The problem
Repeat the data that follows in full. Do not include the pictures.

*** Opening Supplied information ***

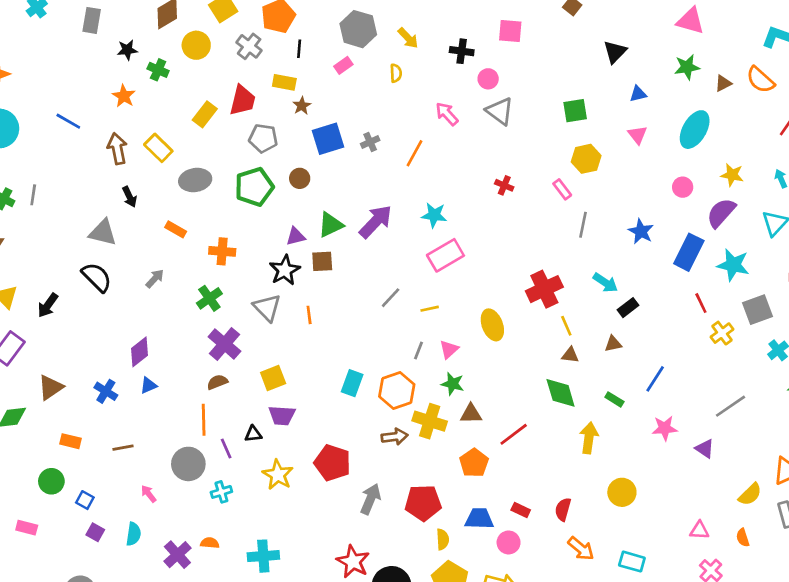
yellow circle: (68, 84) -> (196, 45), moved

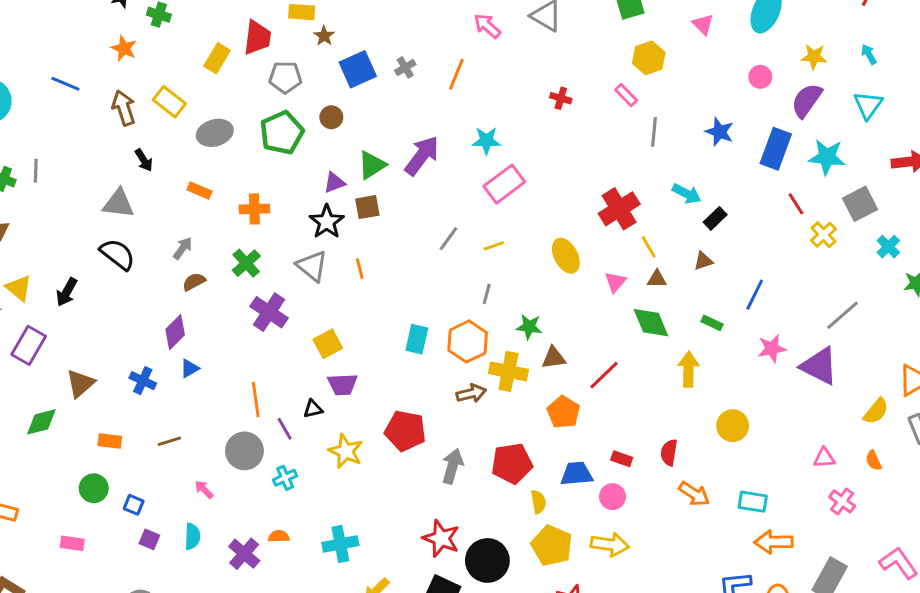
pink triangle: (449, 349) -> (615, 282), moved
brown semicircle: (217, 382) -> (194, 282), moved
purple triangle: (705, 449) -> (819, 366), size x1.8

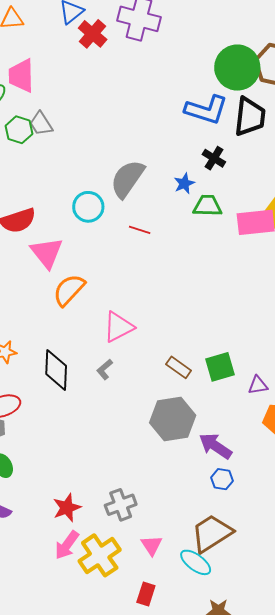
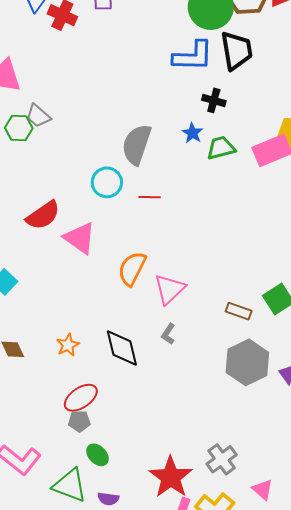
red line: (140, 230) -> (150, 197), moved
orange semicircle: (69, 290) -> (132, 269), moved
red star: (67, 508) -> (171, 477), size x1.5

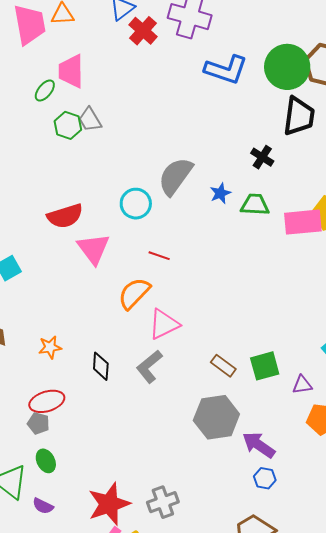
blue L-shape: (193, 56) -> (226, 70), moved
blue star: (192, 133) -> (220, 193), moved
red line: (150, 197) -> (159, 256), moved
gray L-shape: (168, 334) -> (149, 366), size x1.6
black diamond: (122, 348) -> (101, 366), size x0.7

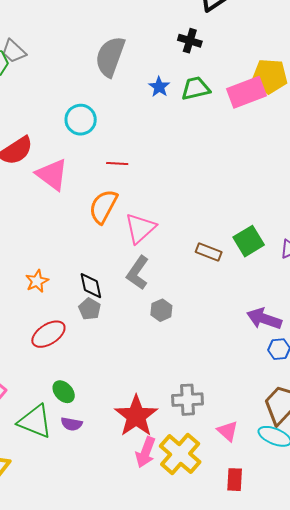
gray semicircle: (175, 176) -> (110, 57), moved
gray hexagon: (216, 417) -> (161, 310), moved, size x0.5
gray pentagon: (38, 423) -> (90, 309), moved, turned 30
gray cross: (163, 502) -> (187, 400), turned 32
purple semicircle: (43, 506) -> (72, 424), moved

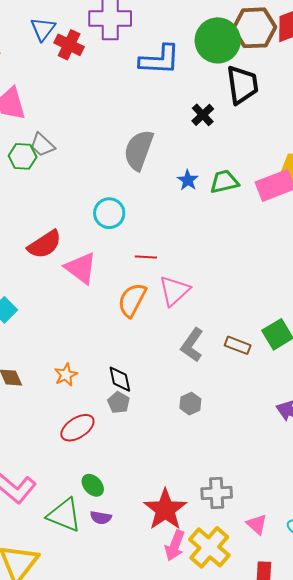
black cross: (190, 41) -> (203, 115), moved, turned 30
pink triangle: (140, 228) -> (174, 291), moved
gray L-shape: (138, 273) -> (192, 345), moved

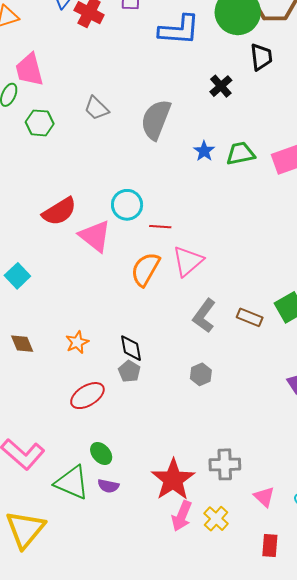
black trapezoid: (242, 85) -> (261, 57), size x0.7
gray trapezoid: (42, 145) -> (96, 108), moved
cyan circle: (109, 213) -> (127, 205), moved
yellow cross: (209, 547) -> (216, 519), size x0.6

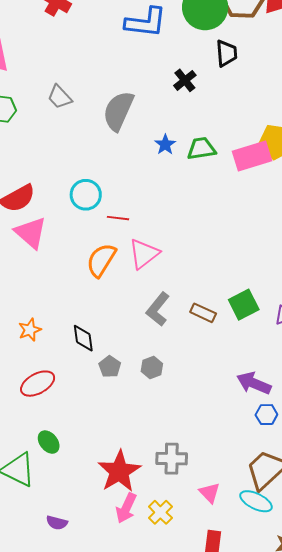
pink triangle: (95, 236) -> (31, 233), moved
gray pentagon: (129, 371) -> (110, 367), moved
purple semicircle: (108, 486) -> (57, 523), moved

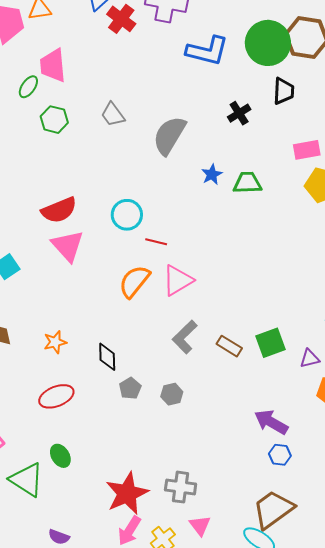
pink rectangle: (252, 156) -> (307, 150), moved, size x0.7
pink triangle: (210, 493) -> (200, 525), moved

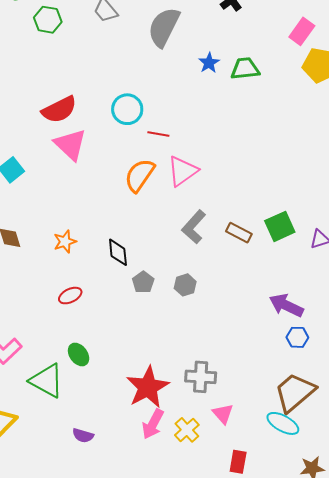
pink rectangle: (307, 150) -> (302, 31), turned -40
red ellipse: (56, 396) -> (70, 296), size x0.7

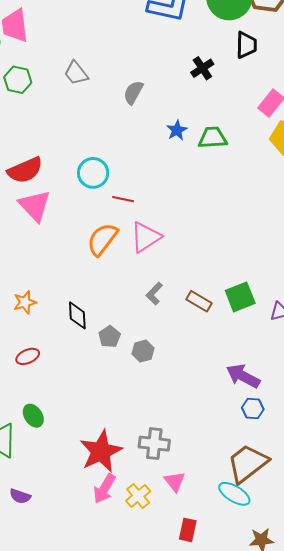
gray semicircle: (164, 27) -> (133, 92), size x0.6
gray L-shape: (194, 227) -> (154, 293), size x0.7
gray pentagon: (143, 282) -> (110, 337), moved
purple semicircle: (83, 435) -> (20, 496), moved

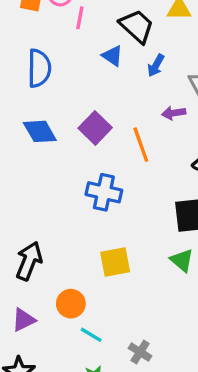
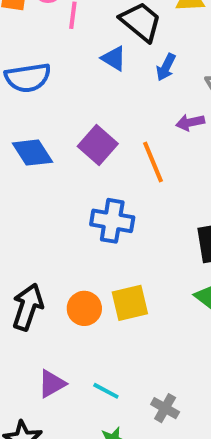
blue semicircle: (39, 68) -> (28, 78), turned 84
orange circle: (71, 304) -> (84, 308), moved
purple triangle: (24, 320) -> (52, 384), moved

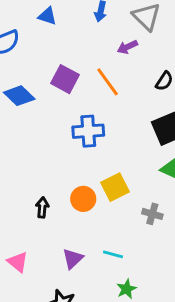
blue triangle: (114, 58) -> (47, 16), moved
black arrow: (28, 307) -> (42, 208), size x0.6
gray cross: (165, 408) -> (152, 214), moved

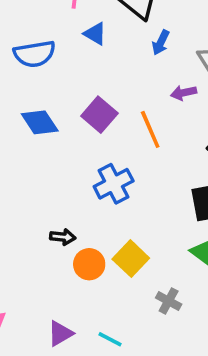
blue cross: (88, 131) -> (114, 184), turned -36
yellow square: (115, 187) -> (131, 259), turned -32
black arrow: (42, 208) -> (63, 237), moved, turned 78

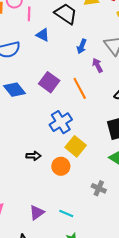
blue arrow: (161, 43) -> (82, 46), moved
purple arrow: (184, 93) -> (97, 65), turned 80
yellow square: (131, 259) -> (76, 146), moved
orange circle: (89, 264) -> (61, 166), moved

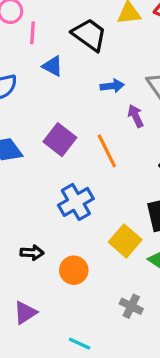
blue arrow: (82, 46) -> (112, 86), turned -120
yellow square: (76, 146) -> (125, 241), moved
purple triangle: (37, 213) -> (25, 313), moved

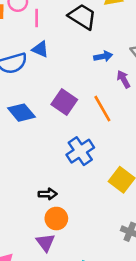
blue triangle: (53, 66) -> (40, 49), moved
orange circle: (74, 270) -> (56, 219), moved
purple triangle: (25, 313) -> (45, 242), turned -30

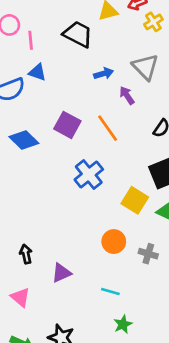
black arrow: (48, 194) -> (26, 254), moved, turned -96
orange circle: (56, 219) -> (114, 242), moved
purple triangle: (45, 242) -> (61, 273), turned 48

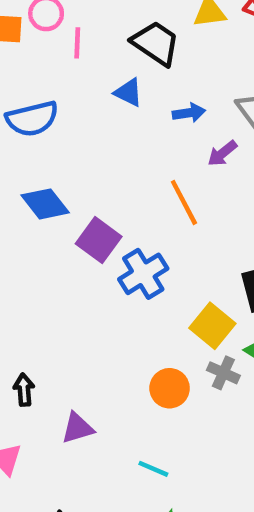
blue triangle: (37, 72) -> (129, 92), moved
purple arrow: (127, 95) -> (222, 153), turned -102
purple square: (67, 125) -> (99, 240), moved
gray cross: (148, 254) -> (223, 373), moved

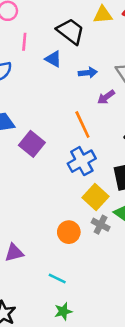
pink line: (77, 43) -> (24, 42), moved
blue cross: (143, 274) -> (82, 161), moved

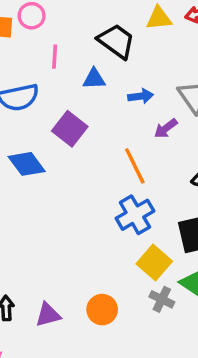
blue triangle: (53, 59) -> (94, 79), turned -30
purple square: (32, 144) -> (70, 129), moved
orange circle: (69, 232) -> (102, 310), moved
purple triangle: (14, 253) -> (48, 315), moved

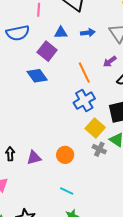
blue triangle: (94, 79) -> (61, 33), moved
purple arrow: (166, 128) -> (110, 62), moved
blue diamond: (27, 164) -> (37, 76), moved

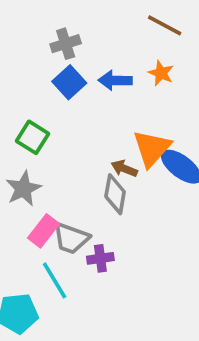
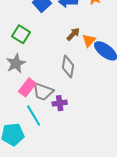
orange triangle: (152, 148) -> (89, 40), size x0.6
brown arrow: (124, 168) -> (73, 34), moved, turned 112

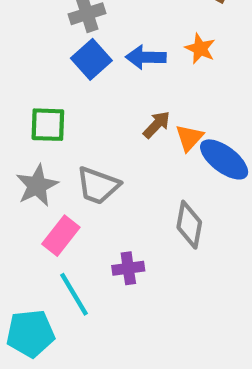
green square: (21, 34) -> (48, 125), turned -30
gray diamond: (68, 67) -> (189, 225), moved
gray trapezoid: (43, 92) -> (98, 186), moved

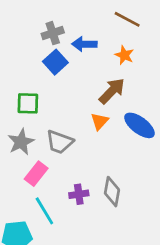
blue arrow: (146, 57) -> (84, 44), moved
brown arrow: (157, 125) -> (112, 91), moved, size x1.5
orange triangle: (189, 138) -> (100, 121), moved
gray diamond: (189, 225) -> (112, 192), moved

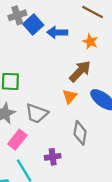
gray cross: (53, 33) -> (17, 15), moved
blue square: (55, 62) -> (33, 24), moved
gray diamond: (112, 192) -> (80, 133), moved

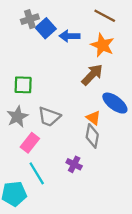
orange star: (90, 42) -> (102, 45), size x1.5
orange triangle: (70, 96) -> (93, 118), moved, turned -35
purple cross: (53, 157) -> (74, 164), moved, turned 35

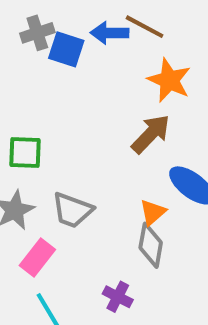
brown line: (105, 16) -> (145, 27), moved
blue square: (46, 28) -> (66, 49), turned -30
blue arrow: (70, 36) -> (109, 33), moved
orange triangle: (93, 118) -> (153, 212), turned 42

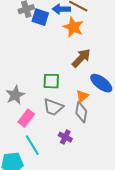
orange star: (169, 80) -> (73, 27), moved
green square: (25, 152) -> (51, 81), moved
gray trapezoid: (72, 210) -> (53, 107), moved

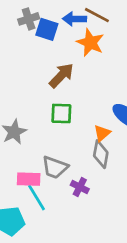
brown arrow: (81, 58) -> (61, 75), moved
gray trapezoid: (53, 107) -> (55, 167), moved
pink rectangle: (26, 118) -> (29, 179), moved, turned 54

*** Closing Supplied information ***

Finished task
yellow circle: (68, 84) -> (196, 45), moved

pink triangle: (449, 349) -> (615, 282), moved
brown semicircle: (217, 382) -> (194, 282), moved
purple triangle: (705, 449) -> (819, 366), size x1.8

red line: (140, 230) -> (150, 197), moved
orange semicircle: (69, 290) -> (132, 269), moved
red star: (67, 508) -> (171, 477), size x1.5

blue L-shape: (193, 56) -> (226, 70), moved
blue star: (192, 133) -> (220, 193), moved
red line: (150, 197) -> (159, 256), moved
gray L-shape: (168, 334) -> (149, 366), size x1.6
black diamond: (122, 348) -> (101, 366), size x0.7

gray semicircle: (175, 176) -> (110, 57), moved
gray hexagon: (216, 417) -> (161, 310), moved, size x0.5
gray pentagon: (38, 423) -> (90, 309), moved, turned 30
gray cross: (163, 502) -> (187, 400), turned 32
purple semicircle: (43, 506) -> (72, 424), moved

black cross: (190, 41) -> (203, 115), moved, turned 30
pink triangle: (140, 228) -> (174, 291), moved
gray L-shape: (138, 273) -> (192, 345), moved

black trapezoid: (242, 85) -> (261, 57), size x0.7
gray trapezoid: (42, 145) -> (96, 108), moved
cyan circle: (109, 213) -> (127, 205), moved
yellow cross: (209, 547) -> (216, 519), size x0.6

pink triangle: (95, 236) -> (31, 233), moved
gray pentagon: (129, 371) -> (110, 367), moved
purple semicircle: (108, 486) -> (57, 523), moved

pink rectangle: (252, 156) -> (307, 150), moved, size x0.7
pink triangle: (210, 493) -> (200, 525), moved

pink rectangle: (307, 150) -> (302, 31), turned -40
red ellipse: (56, 396) -> (70, 296), size x0.7

gray semicircle: (164, 27) -> (133, 92), size x0.6
gray L-shape: (194, 227) -> (154, 293), size x0.7
gray pentagon: (143, 282) -> (110, 337), moved
purple semicircle: (83, 435) -> (20, 496), moved

blue semicircle: (39, 68) -> (28, 78), turned 84
orange circle: (71, 304) -> (84, 308), moved
purple triangle: (24, 320) -> (52, 384), moved

blue triangle: (114, 58) -> (47, 16), moved
black arrow: (28, 307) -> (42, 208), size x0.6
gray cross: (165, 408) -> (152, 214), moved

blue cross: (88, 131) -> (114, 184), turned -36
yellow square: (115, 187) -> (131, 259), turned -32
black arrow: (42, 208) -> (63, 237), moved, turned 78

blue arrow: (161, 43) -> (82, 46), moved
purple arrow: (184, 93) -> (97, 65), turned 80
yellow square: (131, 259) -> (76, 146), moved
orange circle: (89, 264) -> (61, 166), moved

blue arrow: (82, 46) -> (112, 86), turned -120
yellow square: (76, 146) -> (125, 241), moved
purple triangle: (37, 213) -> (25, 313), moved

blue triangle: (53, 66) -> (40, 49), moved
orange circle: (74, 270) -> (56, 219), moved
purple triangle: (25, 313) -> (45, 242), turned -30

black arrow: (48, 194) -> (26, 254), moved, turned -96
orange circle: (56, 219) -> (114, 242), moved
purple triangle: (45, 242) -> (61, 273), turned 48

blue triangle: (37, 72) -> (129, 92), moved
purple arrow: (127, 95) -> (222, 153), turned -102
purple square: (67, 125) -> (99, 240), moved
gray cross: (148, 254) -> (223, 373), moved

pink line: (77, 43) -> (24, 42), moved
blue cross: (143, 274) -> (82, 161), moved

blue triangle: (53, 59) -> (94, 79), turned -30
purple square: (32, 144) -> (70, 129), moved
orange circle: (69, 232) -> (102, 310), moved
purple triangle: (14, 253) -> (48, 315), moved

blue triangle: (94, 79) -> (61, 33), moved
purple arrow: (166, 128) -> (110, 62), moved
blue diamond: (27, 164) -> (37, 76), moved

orange triangle: (152, 148) -> (89, 40), size x0.6
brown arrow: (124, 168) -> (73, 34), moved, turned 112

green square: (21, 34) -> (48, 125), turned -30
gray diamond: (68, 67) -> (189, 225), moved
gray trapezoid: (43, 92) -> (98, 186), moved

blue arrow: (146, 57) -> (84, 44), moved
brown arrow: (157, 125) -> (112, 91), moved, size x1.5
orange triangle: (189, 138) -> (100, 121), moved
gray diamond: (189, 225) -> (112, 192), moved

gray cross: (53, 33) -> (17, 15), moved
blue square: (55, 62) -> (33, 24), moved
gray diamond: (112, 192) -> (80, 133), moved

orange star: (90, 42) -> (102, 45), size x1.5
orange triangle: (70, 96) -> (93, 118), moved, turned -35
purple cross: (53, 157) -> (74, 164), moved, turned 35

brown line: (105, 16) -> (145, 27), moved
blue square: (46, 28) -> (66, 49), turned -30
blue arrow: (70, 36) -> (109, 33), moved
orange triangle: (93, 118) -> (153, 212), turned 42

orange star: (169, 80) -> (73, 27), moved
green square: (25, 152) -> (51, 81), moved
gray trapezoid: (72, 210) -> (53, 107), moved

brown arrow: (81, 58) -> (61, 75), moved
gray trapezoid: (53, 107) -> (55, 167), moved
pink rectangle: (26, 118) -> (29, 179), moved, turned 54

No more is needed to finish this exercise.